**TASK DESCRIPTION**
Copy out and return the lines from the one holding "[(473,135),(457,150),(456,151),(465,160),(482,144),(473,135)]" to the end of the listing below, both included, omitting the pictures.

----------

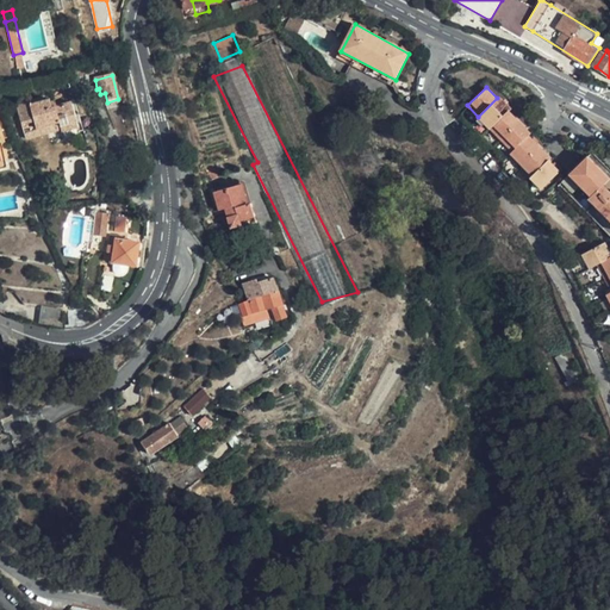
[(499,95),(497,98),(478,117),(489,128),(508,109),(510,106),(499,95)]
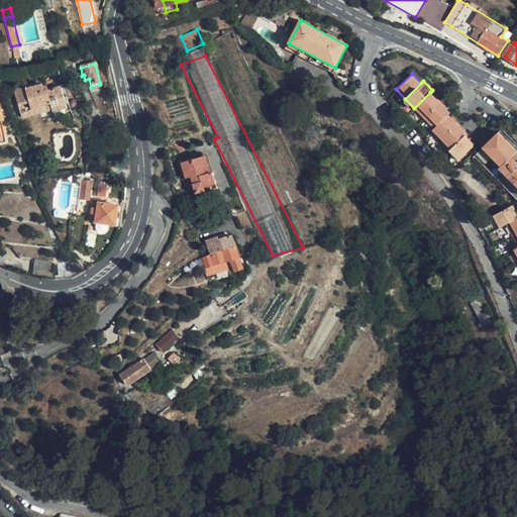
[(68,108),(62,87),(48,91),(46,84),(27,89),(27,86),(15,89),(22,114),(34,111),(33,108),(52,103),(55,111),(68,108)]
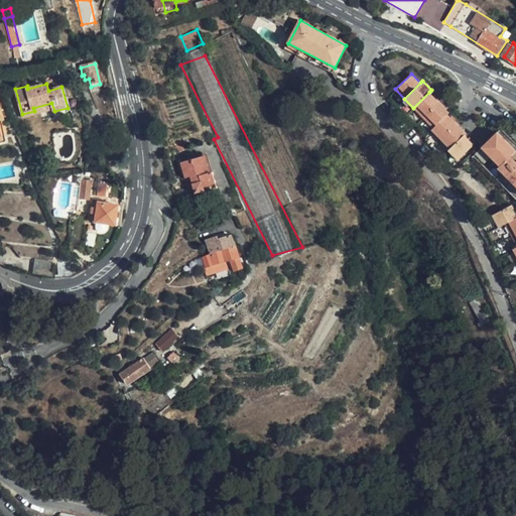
[(447,110),(429,92),(413,108),(430,127),(446,112),(447,110)]
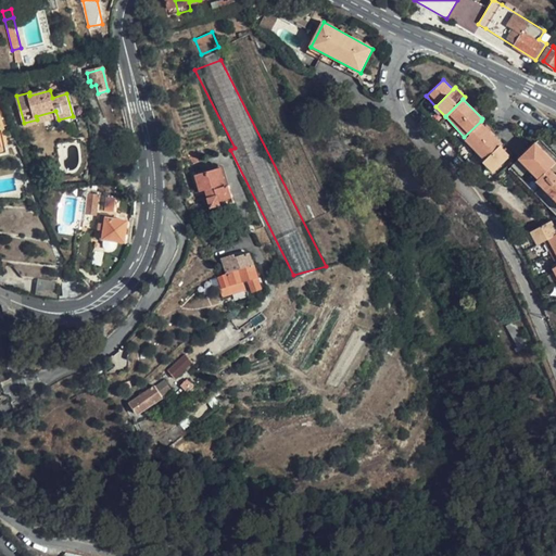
[(500,140),(481,121),(464,137),(464,138),(483,159),(500,142),(500,140)]
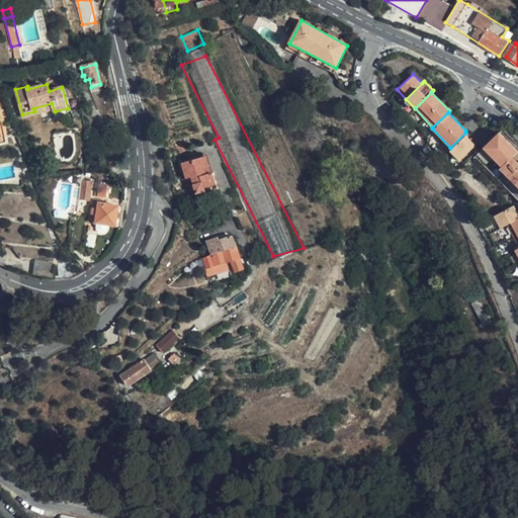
[(500,166),(504,171),(516,159),(512,154),(517,148),(501,130),(488,142),(485,145),(502,164),(500,166)]
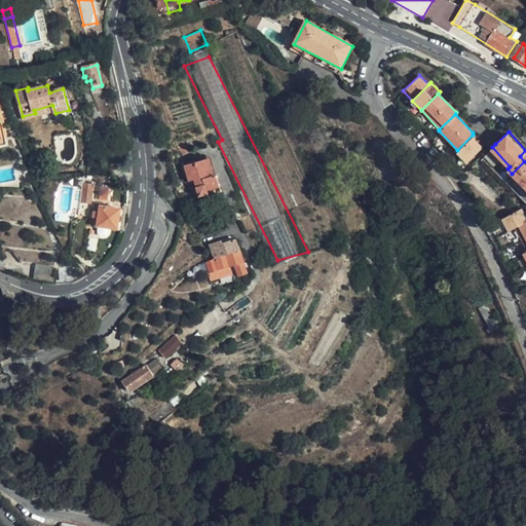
[(473,135),(457,150),(456,151),(465,160),(482,144),(473,135)]
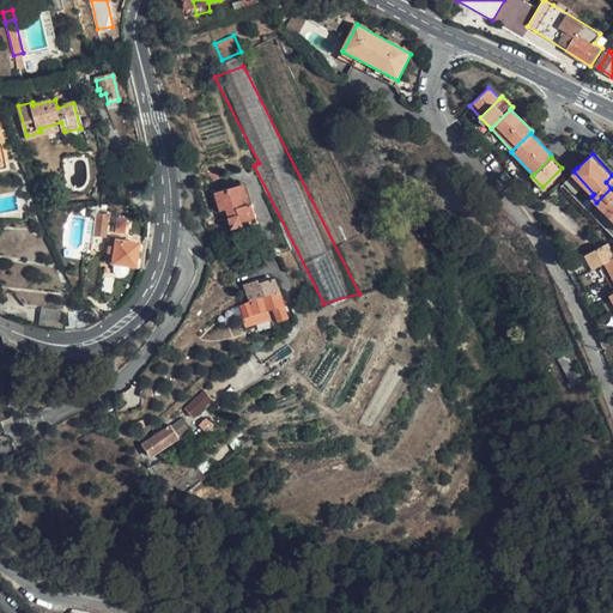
[(216,175),(212,164),(205,167),(207,175),(210,175),(212,181),(217,178),(216,175)]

----------

**YOUR SOLUTION**
[(473,135),(457,150),(456,151),(465,160),(482,144),(473,135)]
[(216,175),(212,164),(205,167),(207,175),(210,175),(212,181),(217,178),(216,175)]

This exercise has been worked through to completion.